§ **Task directions**: Scan the records for the string "pixel"; copy each line where it occurs.

═════ Data for this exercise ═════

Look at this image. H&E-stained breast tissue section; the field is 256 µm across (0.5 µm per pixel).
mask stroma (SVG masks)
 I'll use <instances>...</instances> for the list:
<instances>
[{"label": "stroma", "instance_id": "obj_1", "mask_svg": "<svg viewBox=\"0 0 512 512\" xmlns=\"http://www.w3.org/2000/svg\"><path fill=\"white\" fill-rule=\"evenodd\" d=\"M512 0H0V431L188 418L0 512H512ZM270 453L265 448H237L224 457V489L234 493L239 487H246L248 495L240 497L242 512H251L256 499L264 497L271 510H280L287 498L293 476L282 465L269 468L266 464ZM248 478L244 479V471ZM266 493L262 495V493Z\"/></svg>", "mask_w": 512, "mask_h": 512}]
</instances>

═════
═════ Data for this exercise ═════

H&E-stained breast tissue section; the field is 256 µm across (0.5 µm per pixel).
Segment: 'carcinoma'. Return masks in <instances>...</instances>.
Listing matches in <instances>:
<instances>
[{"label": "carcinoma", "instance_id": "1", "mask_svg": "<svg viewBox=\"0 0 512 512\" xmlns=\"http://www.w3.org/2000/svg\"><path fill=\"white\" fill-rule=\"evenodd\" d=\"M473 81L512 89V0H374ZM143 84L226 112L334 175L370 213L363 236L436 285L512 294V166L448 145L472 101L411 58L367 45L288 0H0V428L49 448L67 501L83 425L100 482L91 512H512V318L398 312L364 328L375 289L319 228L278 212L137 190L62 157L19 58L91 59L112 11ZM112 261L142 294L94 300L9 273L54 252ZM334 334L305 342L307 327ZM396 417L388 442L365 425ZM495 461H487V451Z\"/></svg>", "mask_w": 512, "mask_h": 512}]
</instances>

═════

§ **The reply**:
Look at this image. H&E-stained breast tissue section; the field is 256 µm across (0.5 µm per pixel).
H&E-stained breast tissue section; the field is 256 µm across (0.5 µm per pixel).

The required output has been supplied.